**Exercise requirements**
All lines from the one containing "(330, 147) = (446, 140): none -> blue boat" to the end of the entries below must be output exactly, and no other lines.
(Given records)
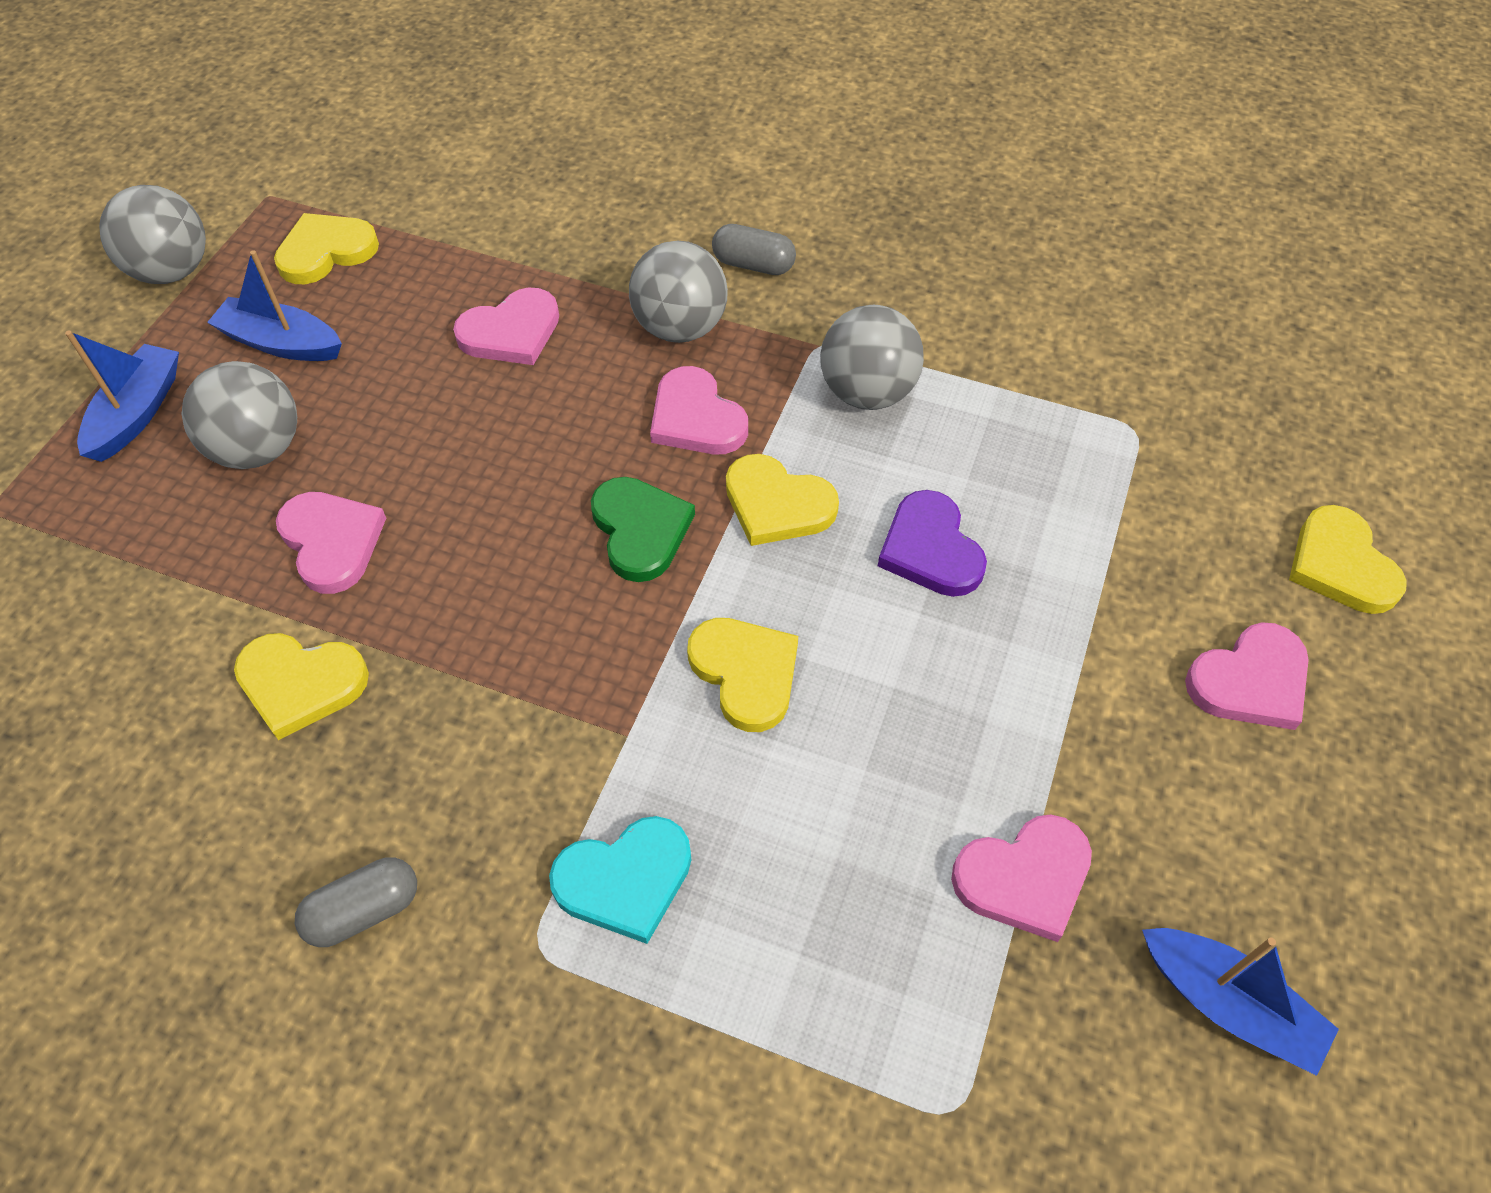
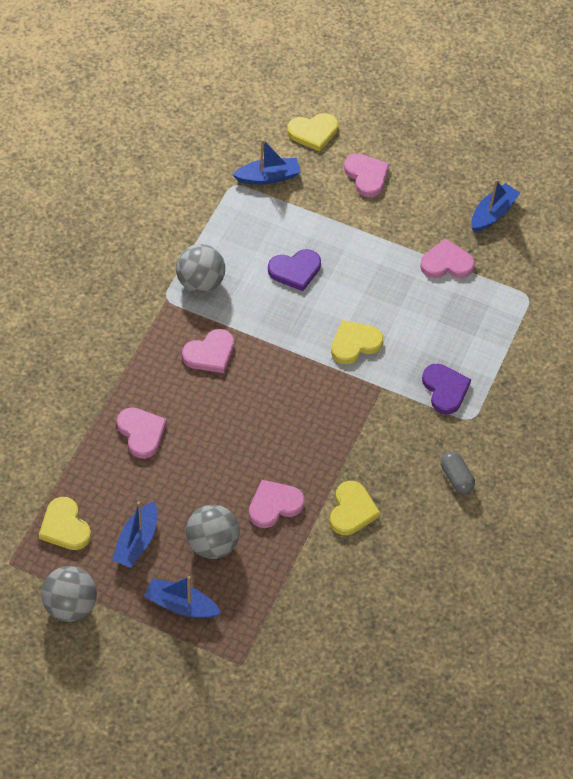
camera: 90 degrees left, 0 degrees up
(625, 880) = (445, 389): turquoise heart -> purple heart
(640, 530) = (276, 379): green heart -> none
(680, 327) = (147, 357): grey ball -> none
(753, 265) = (104, 322): grey capsule -> none
(777, 504) = (266, 325): yellow heart -> none
(1024, 878) = (446, 263): pink heart -> pink heart turned 75 degrees counterclockwise
(1177, 487) = (268, 177): none -> blue boat

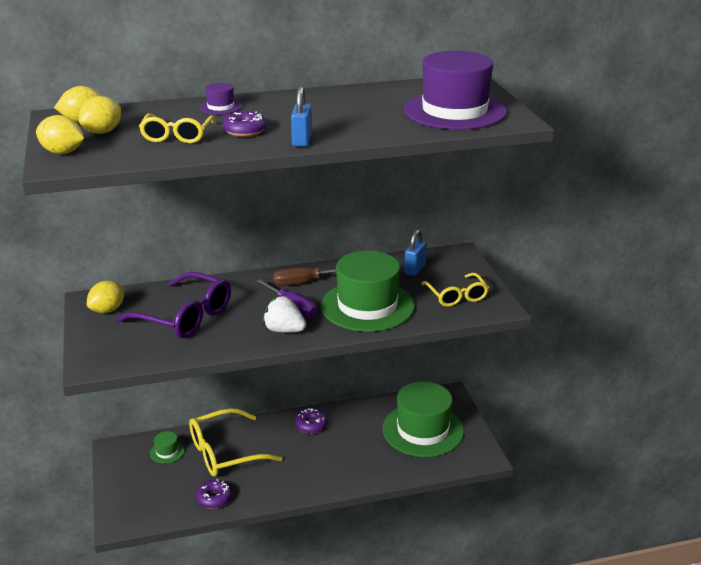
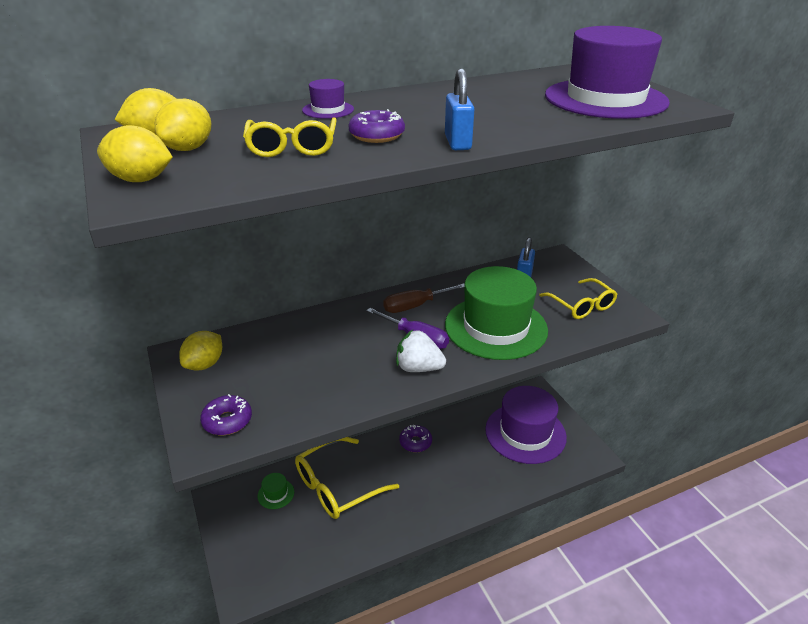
camera: 10 degrees left, 5 degrees up
(185, 317) = (299, 363): purple glasses -> none
(214, 498) = (340, 545): purple donut -> purple donut (227, 421)
(423, 430) = (525, 433): green hat -> purple hat

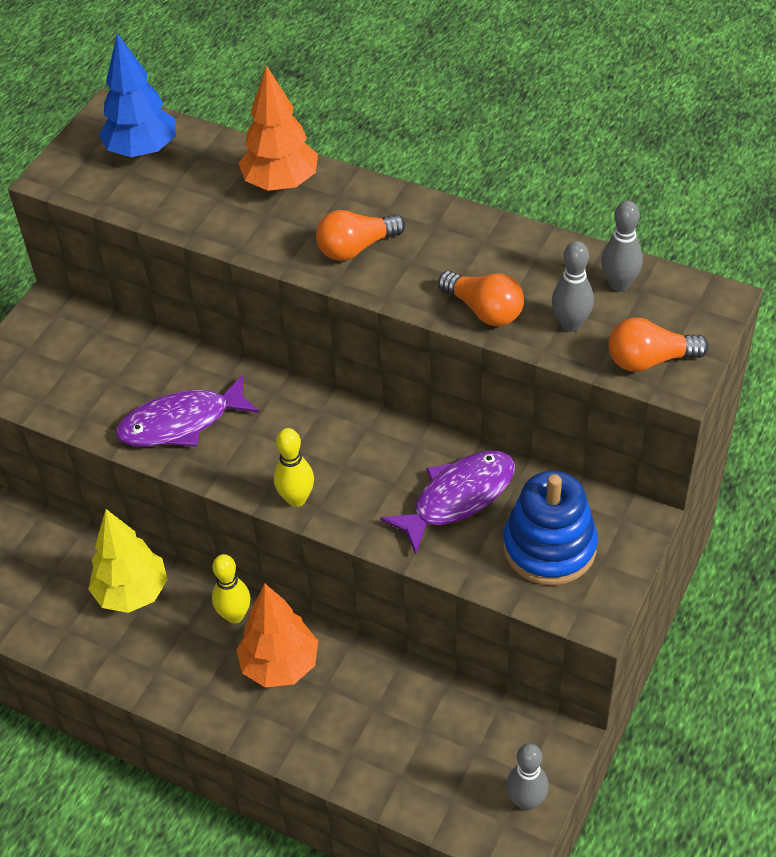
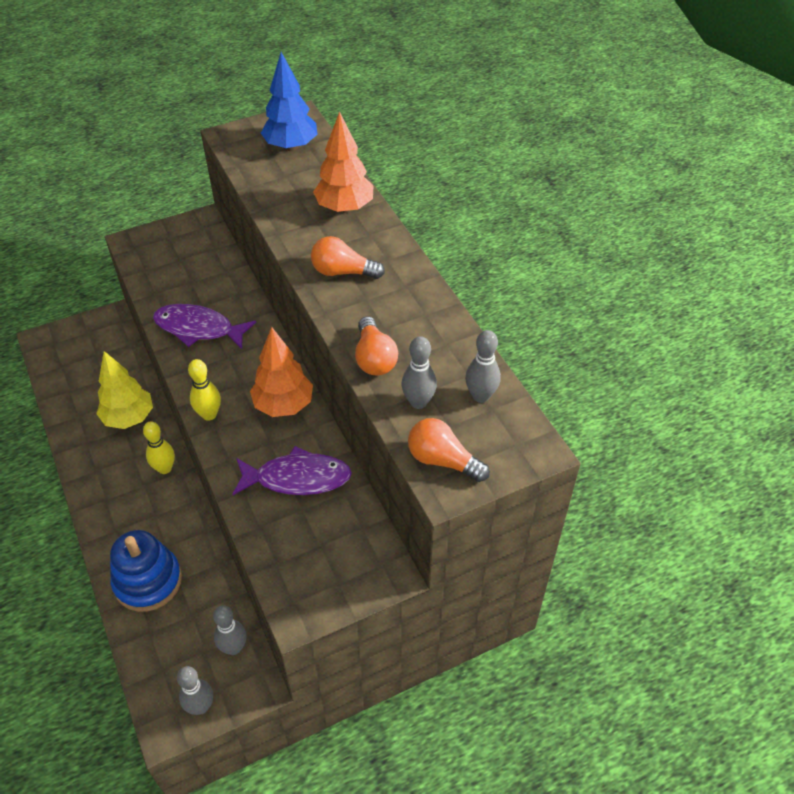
camera: 35 degrees right, 0 degrees up
(280, 665) = (157, 515): orange tree -> orange tree (284, 405)
(500, 727) = (234, 647): none -> grey bowling pin
(549, 547) = (317, 549): blue stacking toy -> blue stacking toy (148, 581)

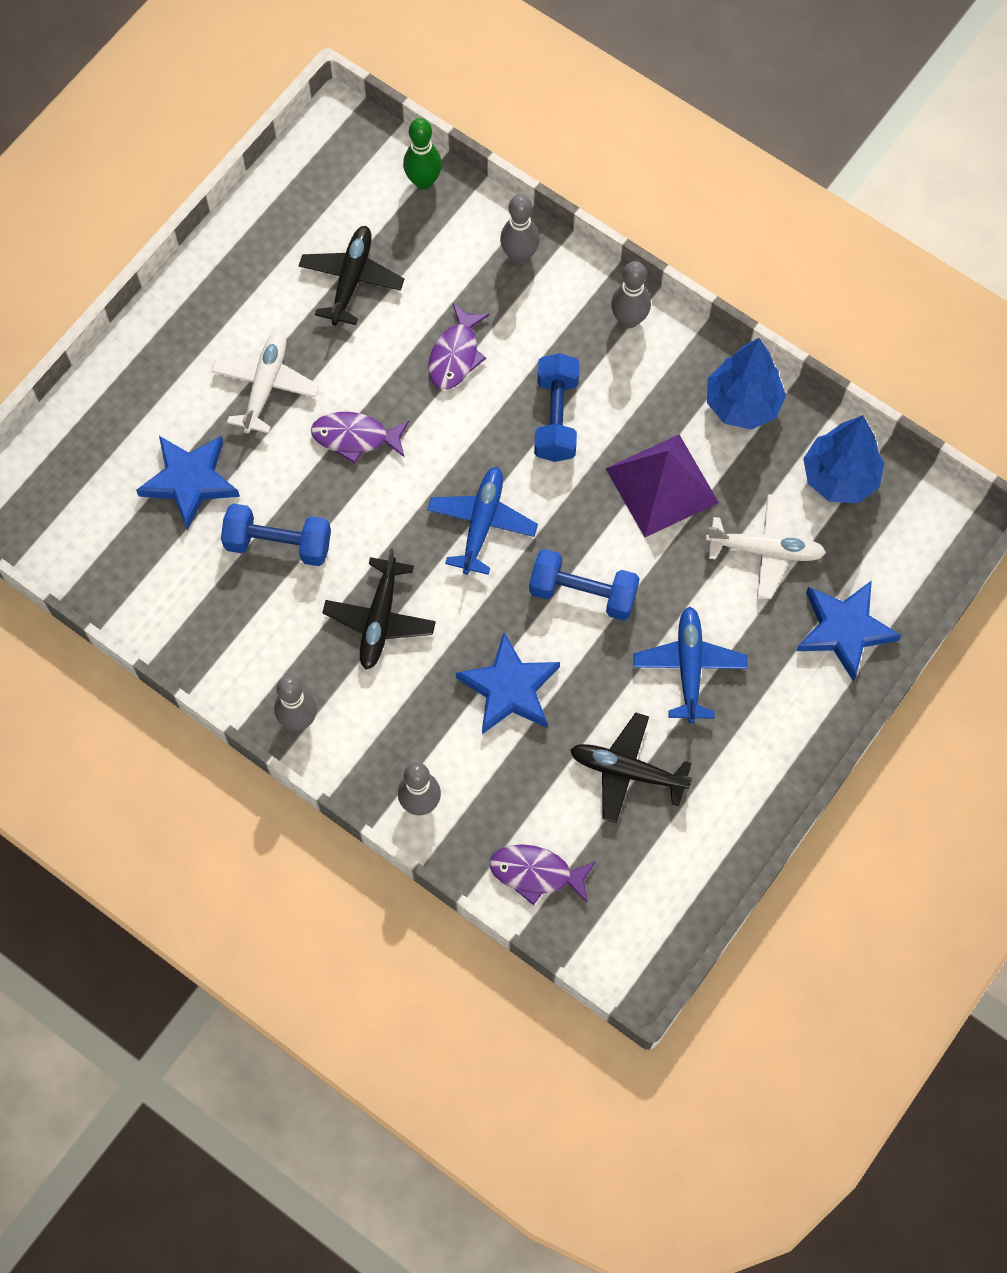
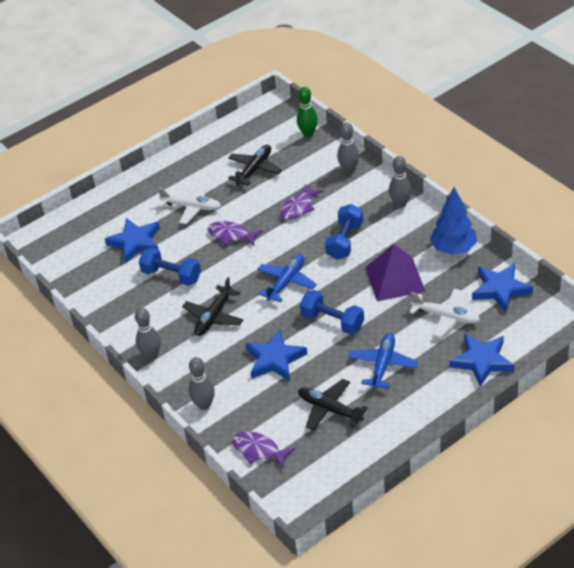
camera: 20 degrees right, 25 degrees down
(265, 385) = (192, 207): white plane -> white plane turned 75 degrees clockwise
(839, 477) = (500, 289): blue tree -> blue star

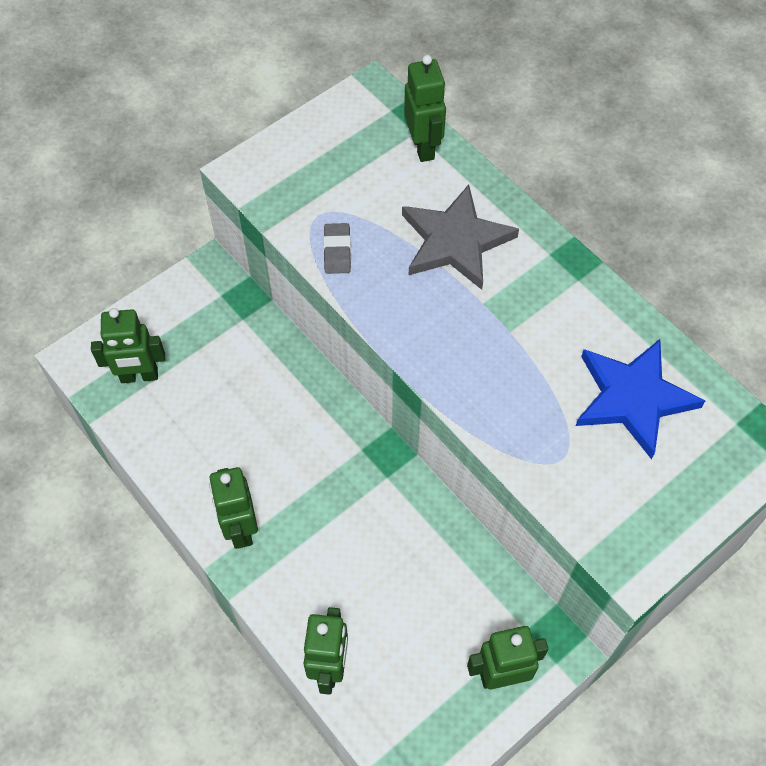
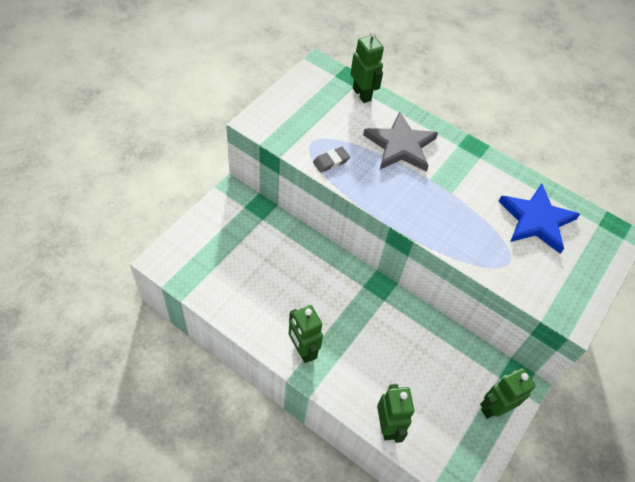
camera: 20 degrees left, 5 degrees down
(139, 376) = (206, 265): green robot -> none
(337, 251) = (331, 161): grey eraser -> grey eraser turned 75 degrees clockwise

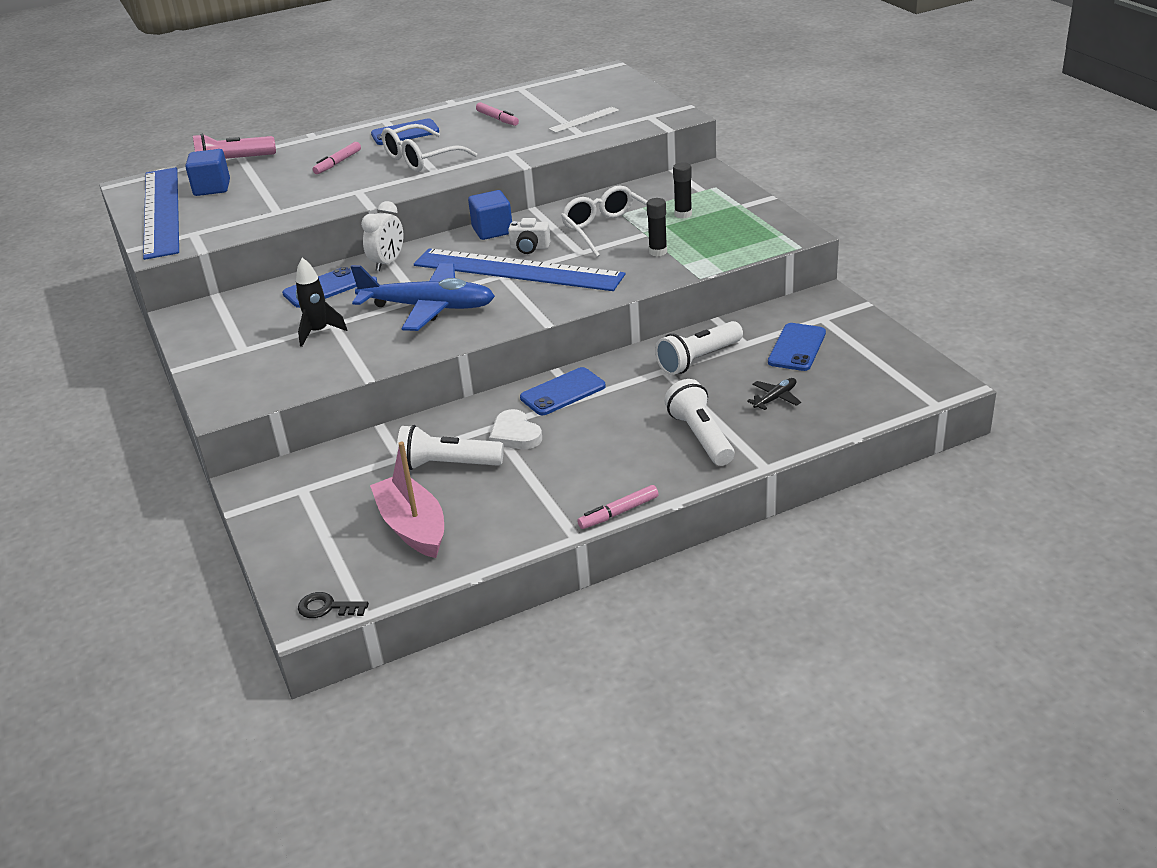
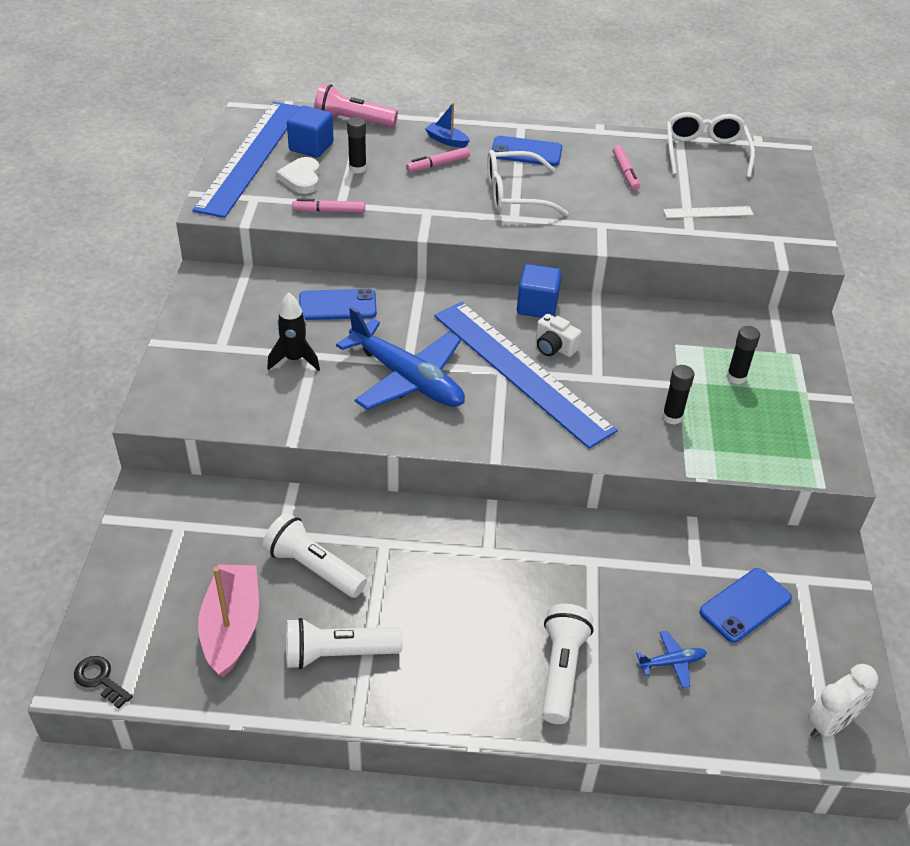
camera: 25 degrees right, 10 degrees up
(269, 187) = (357, 168): none -> black glue stick
(330, 147) = (446, 140): none -> blue boat
(388, 263) = (414, 301): white clock -> white clock (830, 724)
(515, 434) = (397, 565): white heart -> white heart (301, 178)
(563, 392) = (477, 535): blue phone -> none
(608, 230) = (646, 361): white glasses -> white glasses (705, 152)
(619, 513) = (415, 722): pink marker -> pink marker (329, 211)
(698, 360) = (634, 565): white flashlight -> white flashlight (337, 654)
(775, 398) = (671, 662): black plane -> blue plane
(End Given records)
**Expected answer**
(330, 147) = (446, 140): none -> blue boat
(388, 263) = (414, 301): white clock -> white clock (830, 724)
(515, 434) = (397, 565): white heart -> white heart (301, 178)
(563, 392) = (477, 535): blue phone -> none
(608, 230) = (646, 361): white glasses -> white glasses (705, 152)
(619, 513) = (415, 722): pink marker -> pink marker (329, 211)
(698, 360) = (634, 565): white flashlight -> white flashlight (337, 654)
(775, 398) = (671, 662): black plane -> blue plane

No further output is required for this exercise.